Action item — Which of the lines in the records below hold the string "none"? Copy every one of them.

Supplied entries —
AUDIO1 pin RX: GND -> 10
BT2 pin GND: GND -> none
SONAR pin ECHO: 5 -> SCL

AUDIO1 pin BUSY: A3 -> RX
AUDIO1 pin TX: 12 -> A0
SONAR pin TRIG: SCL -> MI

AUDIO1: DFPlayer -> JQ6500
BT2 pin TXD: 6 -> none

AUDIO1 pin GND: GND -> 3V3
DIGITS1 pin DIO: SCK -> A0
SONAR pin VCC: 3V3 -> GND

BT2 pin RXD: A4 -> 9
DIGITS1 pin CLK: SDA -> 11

Problem solution —
BT2 pin GND: GND -> none
BT2 pin TXD: 6 -> none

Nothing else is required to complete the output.